_What the exercise asks_
Once the line with "R5: none -> 1k (U3/out, VCC)" is found, return it along with every line after it, exactly, through the end of the material.

_Available data_
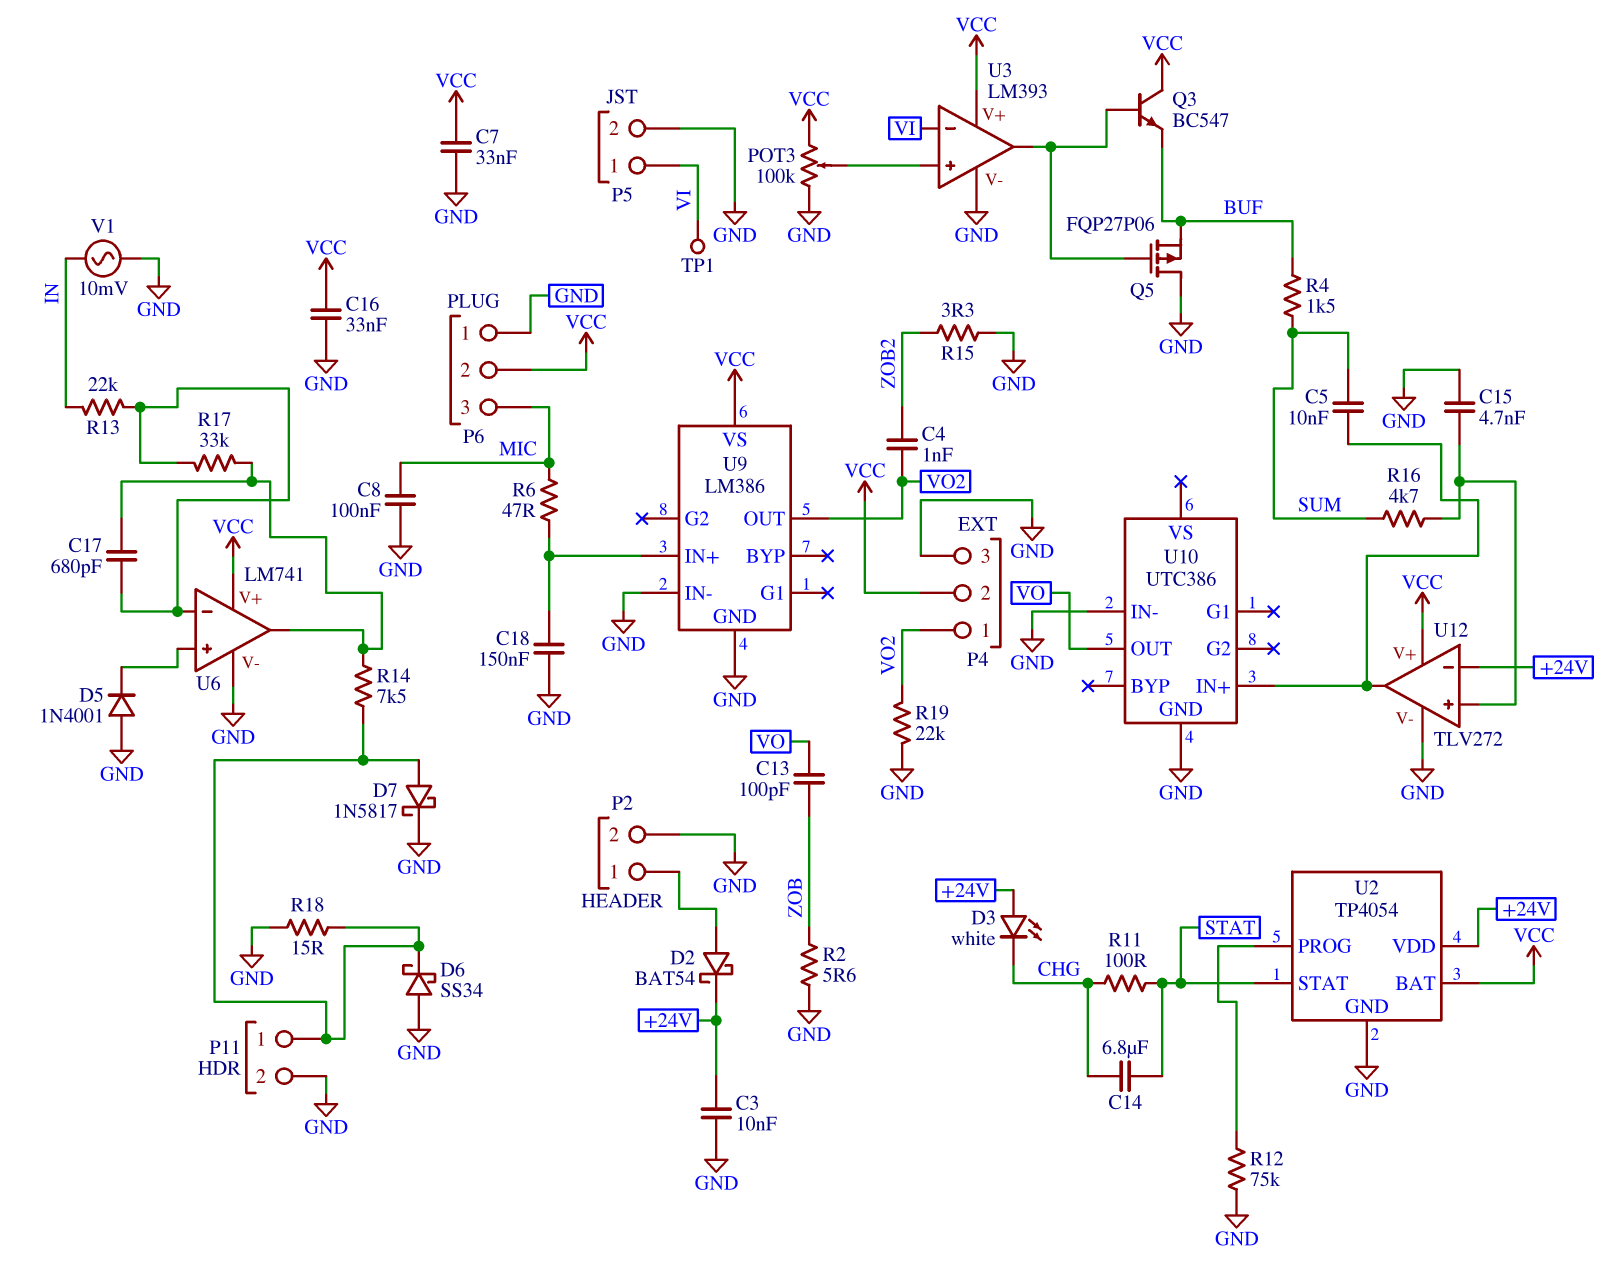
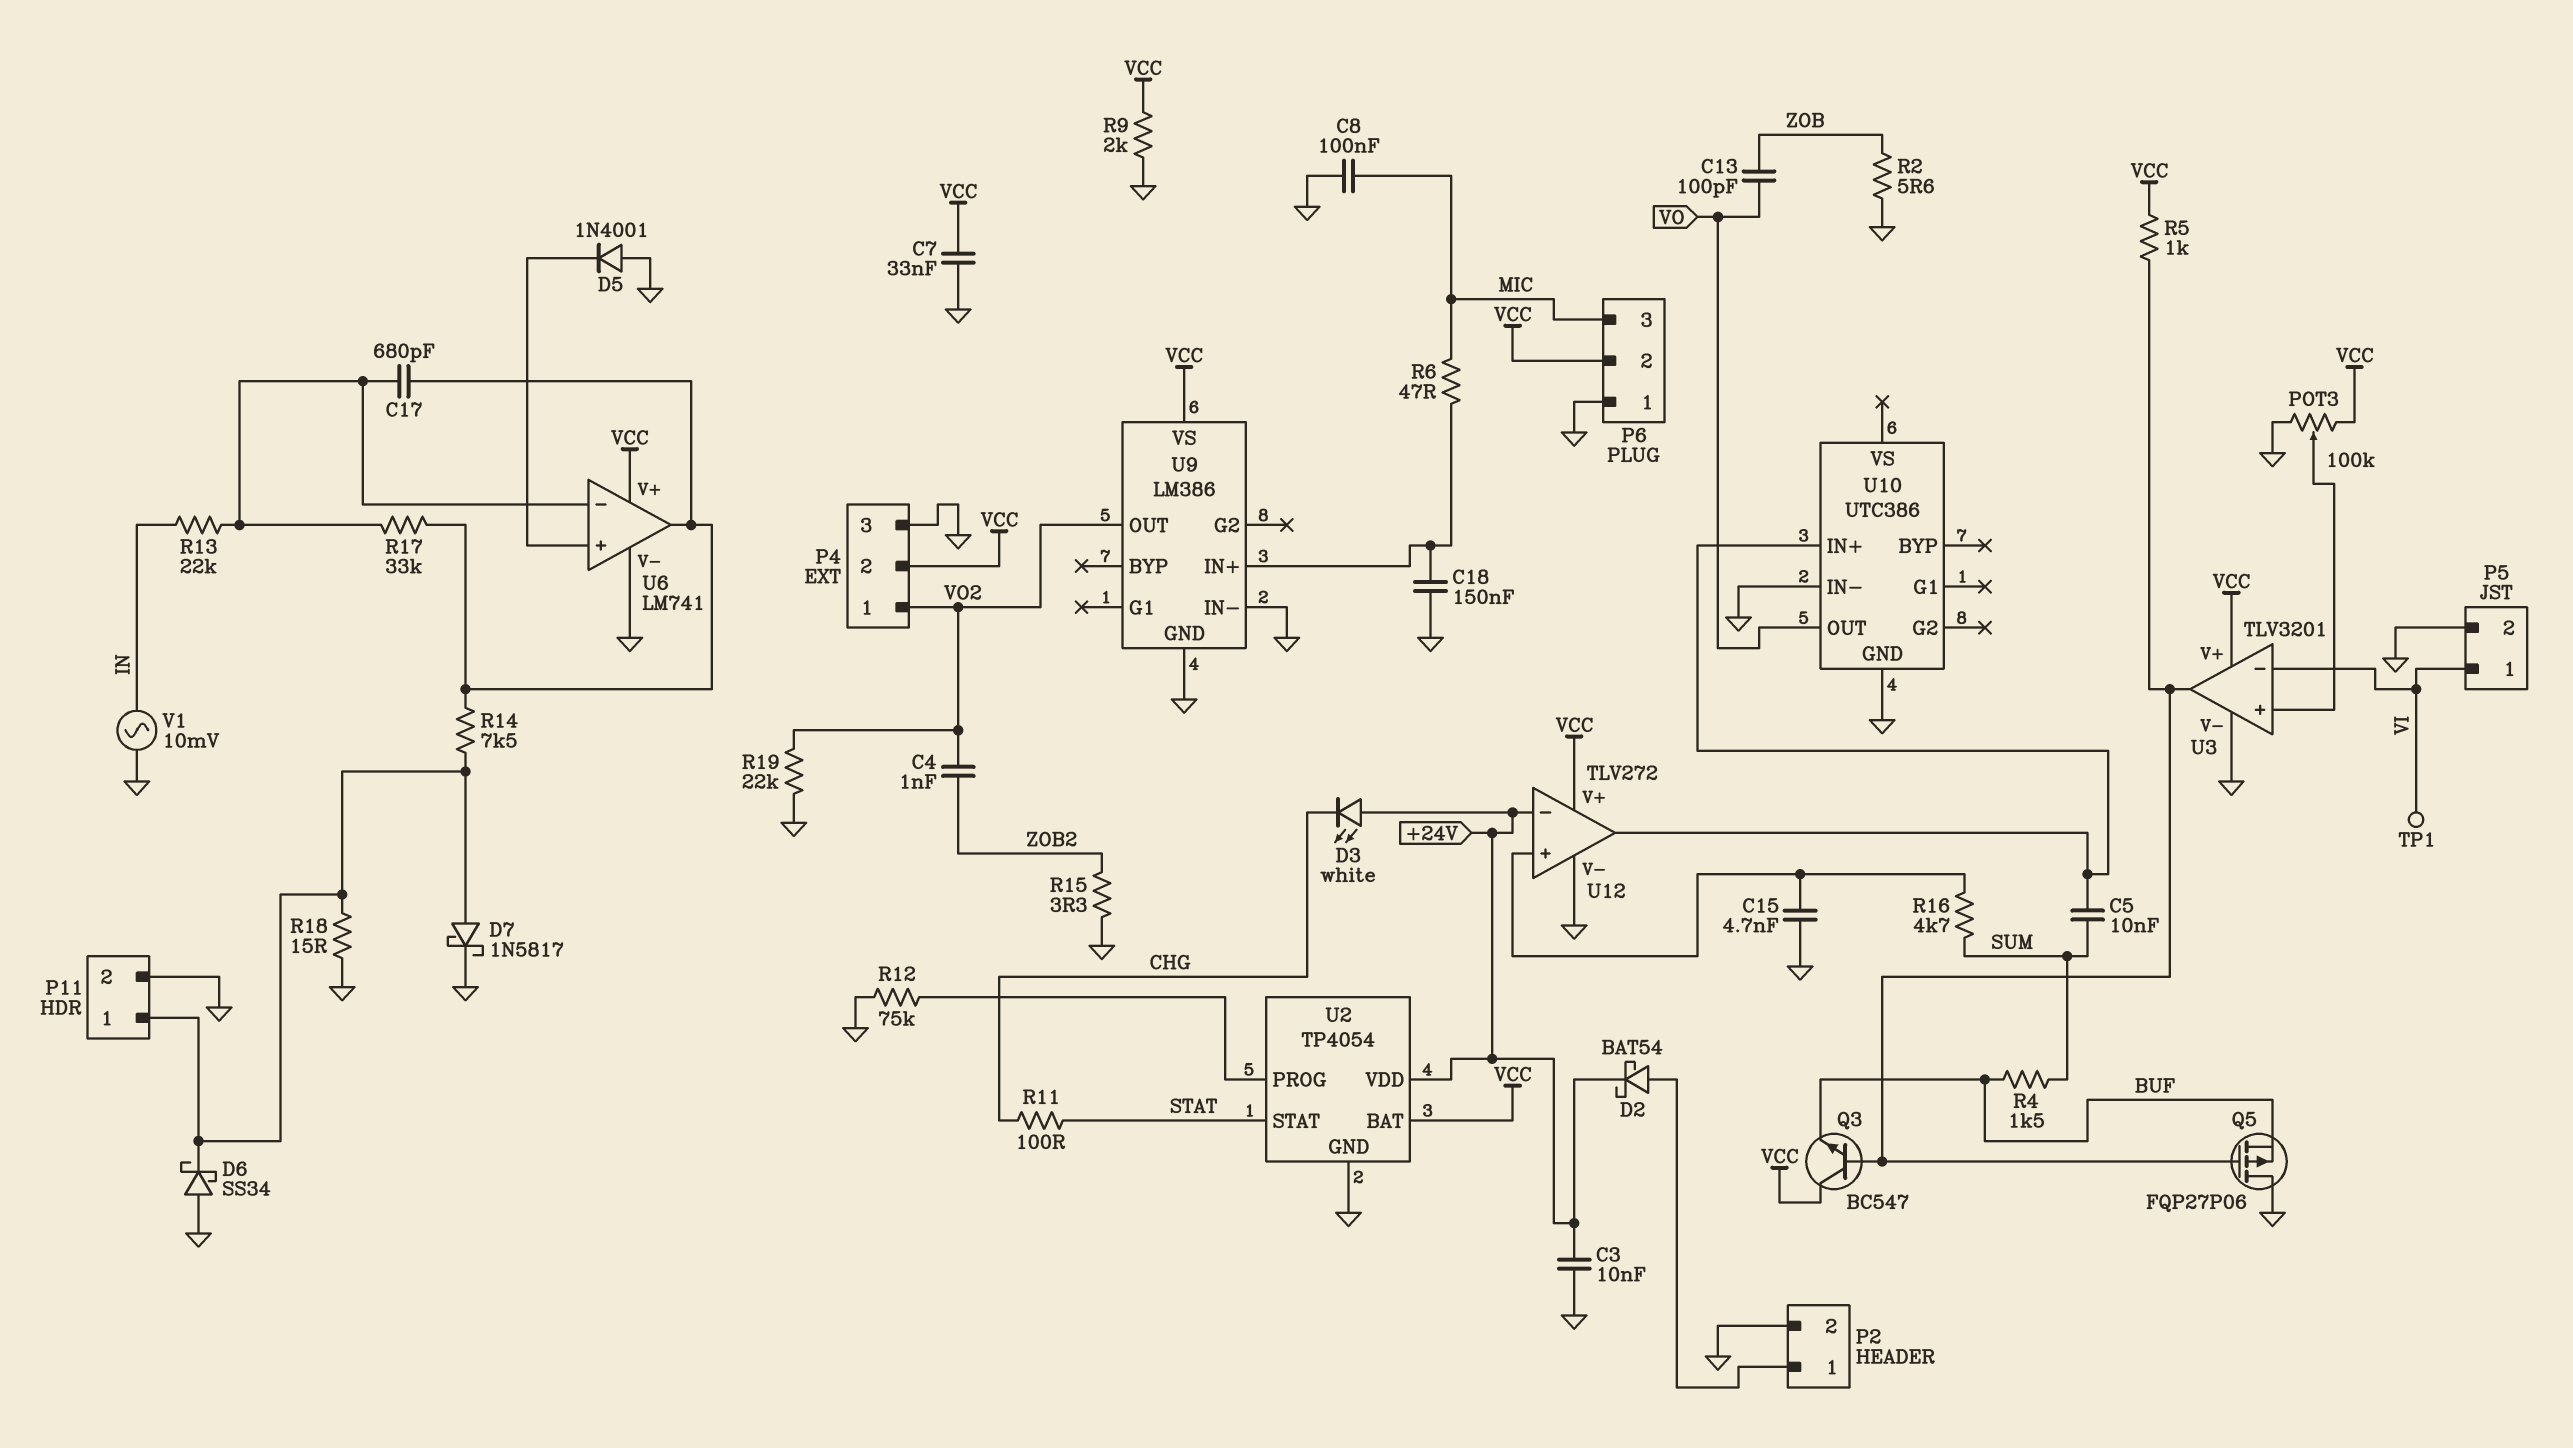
C14: 6.8uF (CHG, STAT) -> none
C16: 33nF (GND, VCC) -> none
R5: none -> 1k (U3/out, VCC)
R9: none -> 2k (GND, VCC)
U3: LM393 -> TLV3201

_Exercise solution_
R5: none -> 1k (U3/out, VCC)
R9: none -> 2k (GND, VCC)
U3: LM393 -> TLV3201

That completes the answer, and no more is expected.